→ **Exercise**
Restate verbatim the span of lines below between the line with "purple battery [536,307,589,368]" and the line with "none -> purple fish [270,197,400,256]", including those two lines, and only that span.

→ **Supplied information**
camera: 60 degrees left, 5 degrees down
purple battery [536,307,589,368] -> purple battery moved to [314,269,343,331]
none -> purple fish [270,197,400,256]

...

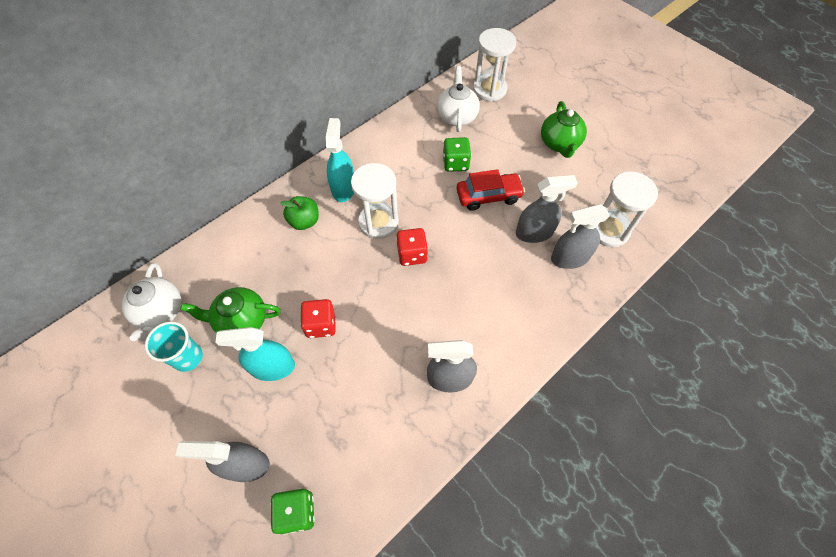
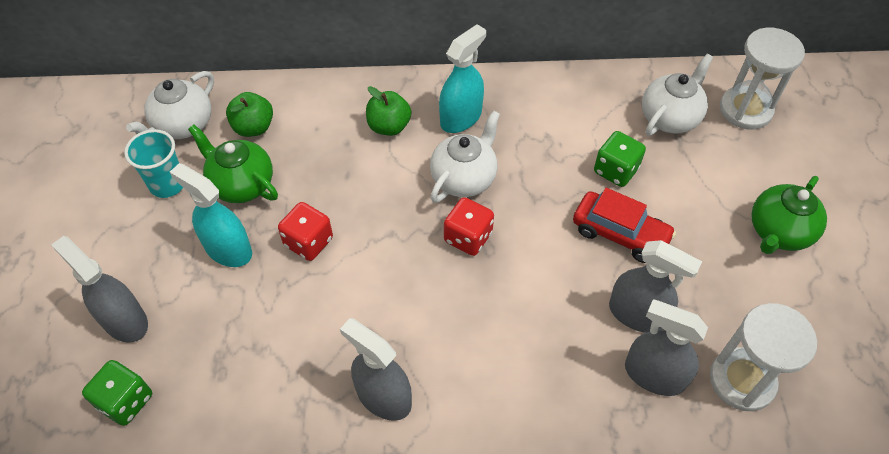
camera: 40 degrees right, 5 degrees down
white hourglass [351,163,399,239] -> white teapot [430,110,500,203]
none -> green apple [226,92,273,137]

→ **Output of the exercise**
purple battery [536,307,589,368] -> purple battery moved to [314,269,343,331]
none -> purple fish [270,197,400,256]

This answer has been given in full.